Brief:
Please restate every record below word for word.

-- -- --

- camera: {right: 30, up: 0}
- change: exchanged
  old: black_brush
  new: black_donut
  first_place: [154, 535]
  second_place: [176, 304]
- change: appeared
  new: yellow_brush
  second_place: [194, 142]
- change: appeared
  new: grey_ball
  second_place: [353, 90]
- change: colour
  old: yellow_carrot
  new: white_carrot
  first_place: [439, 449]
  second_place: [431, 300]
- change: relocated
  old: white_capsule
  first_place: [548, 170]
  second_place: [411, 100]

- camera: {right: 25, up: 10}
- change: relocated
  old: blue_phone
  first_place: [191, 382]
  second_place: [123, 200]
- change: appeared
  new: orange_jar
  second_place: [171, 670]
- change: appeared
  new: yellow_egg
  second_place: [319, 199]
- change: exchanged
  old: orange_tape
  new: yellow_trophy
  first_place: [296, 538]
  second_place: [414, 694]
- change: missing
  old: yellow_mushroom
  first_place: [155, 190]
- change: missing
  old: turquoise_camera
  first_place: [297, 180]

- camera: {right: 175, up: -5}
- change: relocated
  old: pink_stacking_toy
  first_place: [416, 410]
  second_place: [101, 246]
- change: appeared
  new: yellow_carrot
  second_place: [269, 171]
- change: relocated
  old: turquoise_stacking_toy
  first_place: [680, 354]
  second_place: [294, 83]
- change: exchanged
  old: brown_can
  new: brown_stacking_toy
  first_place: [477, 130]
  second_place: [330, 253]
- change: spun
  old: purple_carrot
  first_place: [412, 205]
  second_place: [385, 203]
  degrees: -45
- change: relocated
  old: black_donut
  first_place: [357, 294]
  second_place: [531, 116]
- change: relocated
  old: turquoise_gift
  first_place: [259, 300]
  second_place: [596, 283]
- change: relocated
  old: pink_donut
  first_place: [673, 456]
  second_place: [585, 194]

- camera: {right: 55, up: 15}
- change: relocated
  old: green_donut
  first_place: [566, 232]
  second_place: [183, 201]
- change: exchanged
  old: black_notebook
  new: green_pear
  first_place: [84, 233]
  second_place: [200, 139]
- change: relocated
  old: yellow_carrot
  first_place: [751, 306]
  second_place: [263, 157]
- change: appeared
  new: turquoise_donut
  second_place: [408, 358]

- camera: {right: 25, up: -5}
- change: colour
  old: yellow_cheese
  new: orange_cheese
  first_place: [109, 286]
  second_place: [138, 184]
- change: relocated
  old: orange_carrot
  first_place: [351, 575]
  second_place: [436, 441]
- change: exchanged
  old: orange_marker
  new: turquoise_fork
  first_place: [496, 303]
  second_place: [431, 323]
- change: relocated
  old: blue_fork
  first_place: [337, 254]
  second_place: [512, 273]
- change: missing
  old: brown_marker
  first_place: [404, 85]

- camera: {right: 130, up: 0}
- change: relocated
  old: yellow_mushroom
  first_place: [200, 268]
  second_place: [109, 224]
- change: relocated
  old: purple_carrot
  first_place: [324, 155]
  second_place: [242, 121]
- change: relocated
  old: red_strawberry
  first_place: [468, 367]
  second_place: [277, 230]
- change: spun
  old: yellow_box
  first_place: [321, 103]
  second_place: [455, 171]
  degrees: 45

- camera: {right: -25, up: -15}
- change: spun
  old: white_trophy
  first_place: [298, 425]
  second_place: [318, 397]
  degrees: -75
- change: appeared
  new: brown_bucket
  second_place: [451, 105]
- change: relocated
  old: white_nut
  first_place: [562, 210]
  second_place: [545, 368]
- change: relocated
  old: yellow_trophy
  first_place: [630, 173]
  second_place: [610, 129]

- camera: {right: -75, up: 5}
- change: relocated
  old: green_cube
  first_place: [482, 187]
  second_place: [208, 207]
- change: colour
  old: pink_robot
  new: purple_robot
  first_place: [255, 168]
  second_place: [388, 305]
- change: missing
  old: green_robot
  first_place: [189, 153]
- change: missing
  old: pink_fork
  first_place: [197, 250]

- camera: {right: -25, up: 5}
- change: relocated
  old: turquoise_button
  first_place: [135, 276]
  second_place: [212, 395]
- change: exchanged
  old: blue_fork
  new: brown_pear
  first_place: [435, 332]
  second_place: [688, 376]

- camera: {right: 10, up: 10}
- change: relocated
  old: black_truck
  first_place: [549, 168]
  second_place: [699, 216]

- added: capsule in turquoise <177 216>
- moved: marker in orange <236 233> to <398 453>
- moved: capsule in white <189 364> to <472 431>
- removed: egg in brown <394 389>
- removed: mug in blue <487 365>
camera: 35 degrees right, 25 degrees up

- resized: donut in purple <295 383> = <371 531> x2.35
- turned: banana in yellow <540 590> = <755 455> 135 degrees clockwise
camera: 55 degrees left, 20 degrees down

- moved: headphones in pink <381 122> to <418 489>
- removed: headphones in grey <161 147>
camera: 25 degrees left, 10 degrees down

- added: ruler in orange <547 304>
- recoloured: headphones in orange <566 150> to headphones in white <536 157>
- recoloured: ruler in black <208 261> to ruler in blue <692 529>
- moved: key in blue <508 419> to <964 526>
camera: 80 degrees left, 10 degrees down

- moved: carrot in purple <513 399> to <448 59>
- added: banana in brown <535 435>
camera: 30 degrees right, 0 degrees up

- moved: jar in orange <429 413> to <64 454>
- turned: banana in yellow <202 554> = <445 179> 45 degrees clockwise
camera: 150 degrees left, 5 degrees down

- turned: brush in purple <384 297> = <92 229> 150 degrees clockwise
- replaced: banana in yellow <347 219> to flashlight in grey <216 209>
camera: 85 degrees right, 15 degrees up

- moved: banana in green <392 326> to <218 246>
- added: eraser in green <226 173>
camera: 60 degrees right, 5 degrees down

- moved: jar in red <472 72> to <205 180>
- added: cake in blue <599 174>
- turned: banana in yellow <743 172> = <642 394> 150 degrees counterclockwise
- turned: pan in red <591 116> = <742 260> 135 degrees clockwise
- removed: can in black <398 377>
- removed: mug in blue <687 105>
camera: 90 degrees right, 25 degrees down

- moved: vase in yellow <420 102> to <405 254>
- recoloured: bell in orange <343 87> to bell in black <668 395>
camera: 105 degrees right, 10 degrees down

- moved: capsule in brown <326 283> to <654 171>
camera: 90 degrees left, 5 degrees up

-- -- --

Response to this task:
- camera: {right: 30, up: 0}
- change: exchanged
  old: black_brush
  new: black_donut
  first_place: [154, 535]
  second_place: [176, 304]
- change: appeared
  new: yellow_brush
  second_place: [194, 142]
- change: appeared
  new: grey_ball
  second_place: [353, 90]
- change: colour
  old: yellow_carrot
  new: white_carrot
  first_place: [439, 449]
  second_place: [431, 300]
- change: relocated
  old: white_capsule
  first_place: [548, 170]
  second_place: [411, 100]

- camera: {right: 25, up: 10}
- change: relocated
  old: blue_phone
  first_place: [191, 382]
  second_place: [123, 200]
- change: appeared
  new: orange_jar
  second_place: [171, 670]
- change: appeared
  new: yellow_egg
  second_place: [319, 199]
- change: exchanged
  old: orange_tape
  new: yellow_trophy
  first_place: [296, 538]
  second_place: [414, 694]
- change: missing
  old: yellow_mushroom
  first_place: [155, 190]
- change: missing
  old: turquoise_camera
  first_place: [297, 180]

- camera: {right: 175, up: -5}
- change: relocated
  old: pink_stacking_toy
  first_place: [416, 410]
  second_place: [101, 246]
- change: appeared
  new: yellow_carrot
  second_place: [269, 171]
- change: relocated
  old: turquoise_stacking_toy
  first_place: [680, 354]
  second_place: [294, 83]
- change: exchanged
  old: brown_can
  new: brown_stacking_toy
  first_place: [477, 130]
  second_place: [330, 253]
- change: spun
  old: purple_carrot
  first_place: [412, 205]
  second_place: [385, 203]
  degrees: -45
- change: relocated
  old: black_donut
  first_place: [357, 294]
  second_place: [531, 116]
- change: relocated
  old: turquoise_gift
  first_place: [259, 300]
  second_place: [596, 283]
- change: relocated
  old: pink_donut
  first_place: [673, 456]
  second_place: [585, 194]

- camera: {right: 55, up: 15}
- change: relocated
  old: green_donut
  first_place: [566, 232]
  second_place: [183, 201]
- change: exchanged
  old: black_notebook
  new: green_pear
  first_place: [84, 233]
  second_place: [200, 139]
- change: relocated
  old: yellow_carrot
  first_place: [751, 306]
  second_place: [263, 157]
- change: appeared
  new: turquoise_donut
  second_place: [408, 358]

- camera: {right: 25, up: -5}
- change: colour
  old: yellow_cheese
  new: orange_cheese
  first_place: [109, 286]
  second_place: [138, 184]
- change: relocated
  old: orange_carrot
  first_place: [351, 575]
  second_place: [436, 441]
- change: exchanged
  old: orange_marker
  new: turquoise_fork
  first_place: [496, 303]
  second_place: [431, 323]
- change: relocated
  old: blue_fork
  first_place: [337, 254]
  second_place: [512, 273]
- change: missing
  old: brown_marker
  first_place: [404, 85]

- camera: {right: 130, up: 0}
- change: relocated
  old: yellow_mushroom
  first_place: [200, 268]
  second_place: [109, 224]
- change: relocated
  old: purple_carrot
  first_place: [324, 155]
  second_place: [242, 121]
- change: relocated
  old: red_strawberry
  first_place: [468, 367]
  second_place: [277, 230]
- change: spun
  old: yellow_box
  first_place: [321, 103]
  second_place: [455, 171]
  degrees: 45

- camera: {right: -25, up: -15}
- change: spun
  old: white_trophy
  first_place: [298, 425]
  second_place: [318, 397]
  degrees: -75
- change: appeared
  new: brown_bucket
  second_place: [451, 105]
- change: relocated
  old: white_nut
  first_place: [562, 210]
  second_place: [545, 368]
- change: relocated
  old: yellow_trophy
  first_place: [630, 173]
  second_place: [610, 129]

- camera: {right: -75, up: 5}
- change: relocated
  old: green_cube
  first_place: [482, 187]
  second_place: [208, 207]
- change: colour
  old: pink_robot
  new: purple_robot
  first_place: [255, 168]
  second_place: [388, 305]
- change: missing
  old: green_robot
  first_place: [189, 153]
- change: missing
  old: pink_fork
  first_place: [197, 250]

- camera: {right: -25, up: 5}
- change: relocated
  old: turquoise_button
  first_place: [135, 276]
  second_place: [212, 395]
- change: exchanged
  old: blue_fork
  new: brown_pear
  first_place: [435, 332]
  second_place: [688, 376]

- camera: {right: 10, up: 10}
- change: relocated
  old: black_truck
  first_place: [549, 168]
  second_place: [699, 216]

- added: capsule in turquoise <177 216>
- moved: marker in orange <236 233> to <398 453>
- moved: capsule in white <189 364> to <472 431>
- removed: egg in brown <394 389>
- removed: mug in blue <487 365>
camera: 35 degrees right, 25 degrees up

- resized: donut in purple <295 383> = <371 531> x2.35
- turned: banana in yellow <540 590> = <755 455> 135 degrees clockwise
camera: 55 degrees left, 20 degrees down

- moved: headphones in pink <381 122> to <418 489>
- removed: headphones in grey <161 147>
camera: 25 degrees left, 10 degrees down

- added: ruler in orange <547 304>
- recoloured: headphones in orange <566 150> to headphones in white <536 157>
- recoloured: ruler in black <208 261> to ruler in blue <692 529>
- moved: key in blue <508 419> to <964 526>
camera: 80 degrees left, 10 degrees down

- moved: carrot in purple <513 399> to <448 59>
- added: banana in brown <535 435>
camera: 30 degrees right, 0 degrees up

- moved: jar in orange <429 413> to <64 454>
- turned: banana in yellow <202 554> = <445 179> 45 degrees clockwise
camera: 150 degrees left, 5 degrees down

- turned: brush in purple <384 297> = <92 229> 150 degrees clockwise
- replaced: banana in yellow <347 219> to flashlight in grey <216 209>
camera: 85 degrees right, 15 degrees up

- moved: banana in green <392 326> to <218 246>
- added: eraser in green <226 173>
camera: 60 degrees right, 5 degrees down

- moved: jar in red <472 72> to <205 180>
- added: cake in blue <599 174>
- turned: banana in yellow <743 172> = <642 394> 150 degrees counterclockwise
- turned: pan in red <591 116> = <742 260> 135 degrees clockwise
- removed: can in black <398 377>
- removed: mug in blue <687 105>
camera: 90 degrees right, 25 degrees down

- moved: vase in yellow <420 102> to <405 254>
- recoloured: bell in orange <343 87> to bell in black <668 395>
camera: 105 degrees right, 10 degrees down

- moved: capsule in brown <326 283> to <654 171>
camera: 90 degrees left, 5 degrees up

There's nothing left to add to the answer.